• Required work:
The required answer is the run of lines from the one holding "[(517,452),(536,444),(529,425),(509,433),(517,452)]" to the end of the data below, copied exactly and free of pictures.

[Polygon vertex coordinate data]

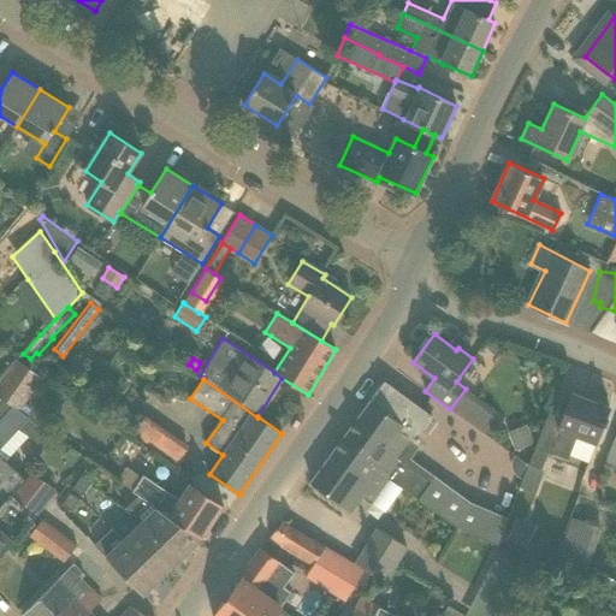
[(432,416),(385,381),(332,454),(357,472),(361,467),(366,471),(371,465),(402,489),(419,501),(452,526),(498,545),(508,519),(469,502),(433,475),(428,481),(406,465),(421,444),(415,440),(432,416)]
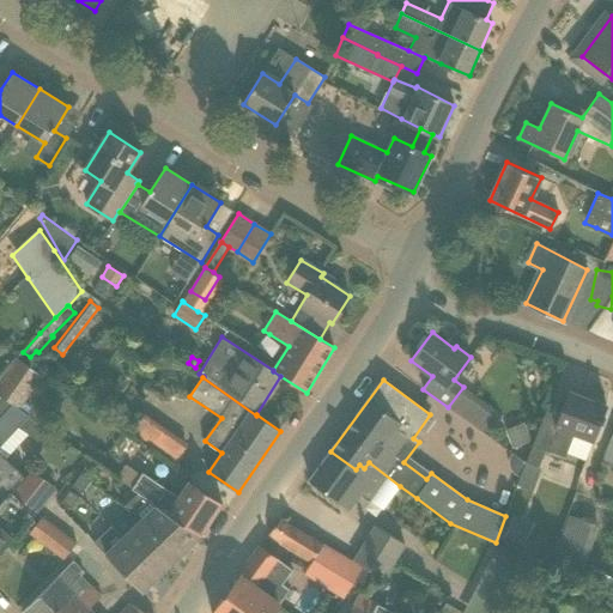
[(607,405),(569,390),(563,408),(548,402),(526,462),(539,467),(546,449),(565,457),(566,454),(586,461),(600,422),(602,423),(605,416),(604,414),(607,405)]
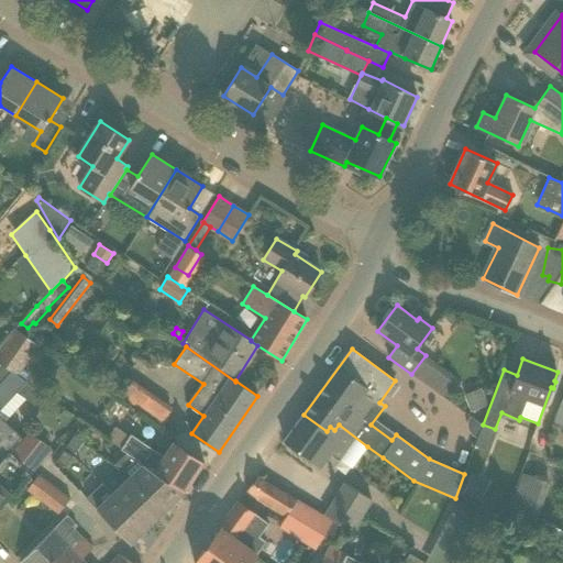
[(0,410),(17,392),(26,383),(26,382),(0,363),(0,410)]
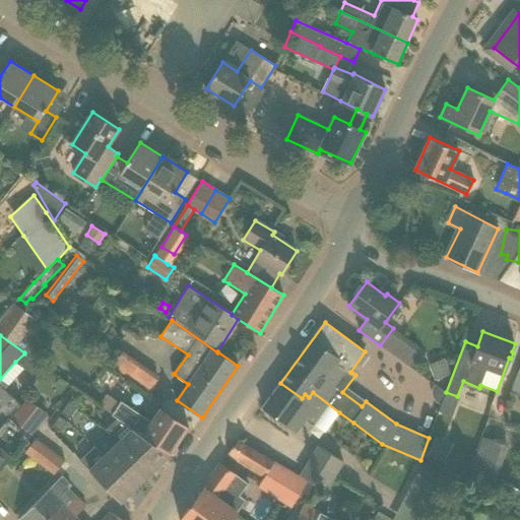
[(113,349),(106,344),(98,355),(105,361),(113,349)]
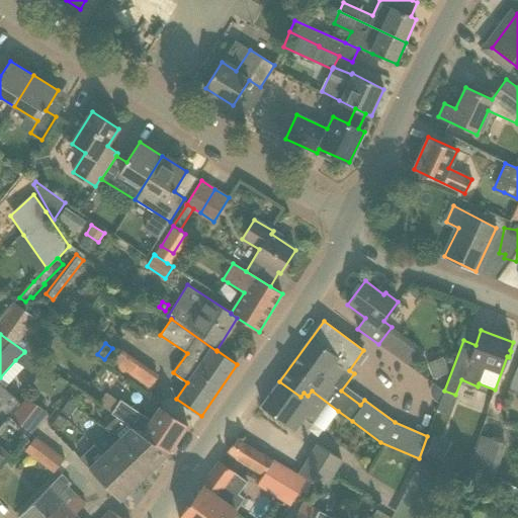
[(148,392),(159,374),(123,350),(112,367),(148,392)]
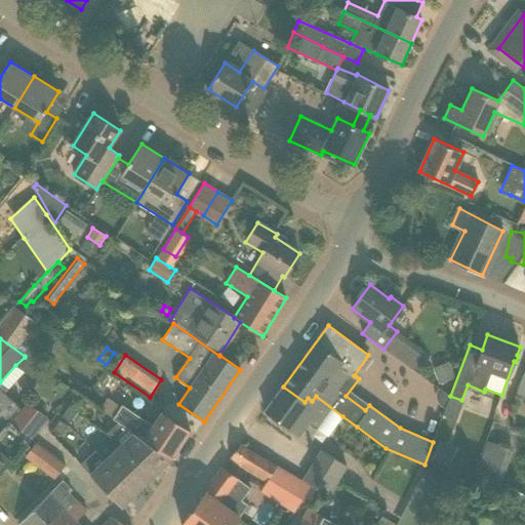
[(40,367),(25,357),(15,365),(26,372),(33,377),(40,367)]
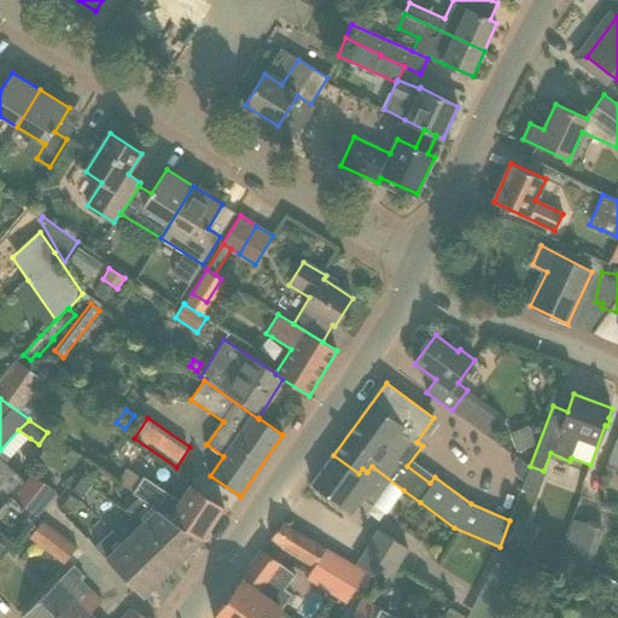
[(517,452),(536,444),(529,425),(509,433),(517,452)]
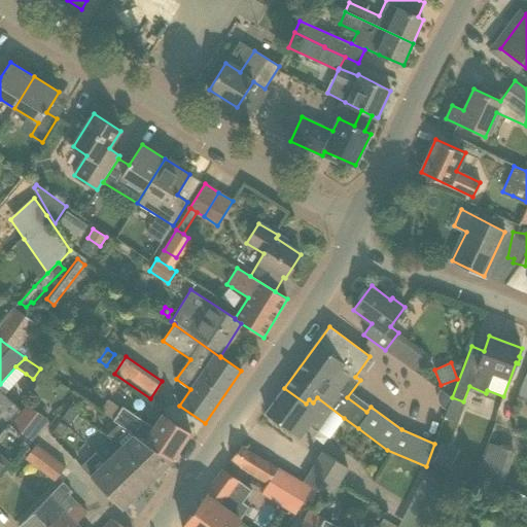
[(0,431),(9,423),(0,414),(0,410),(10,399),(7,396),(6,395),(26,374),(15,366),(0,384),(0,431)]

• Solved problem:
[(517,452),(536,444),(529,425),(509,433),(517,452)]
[(0,431),(9,423),(0,414),(0,410),(10,399),(7,396),(6,395),(26,374),(15,366),(0,384),(0,431)]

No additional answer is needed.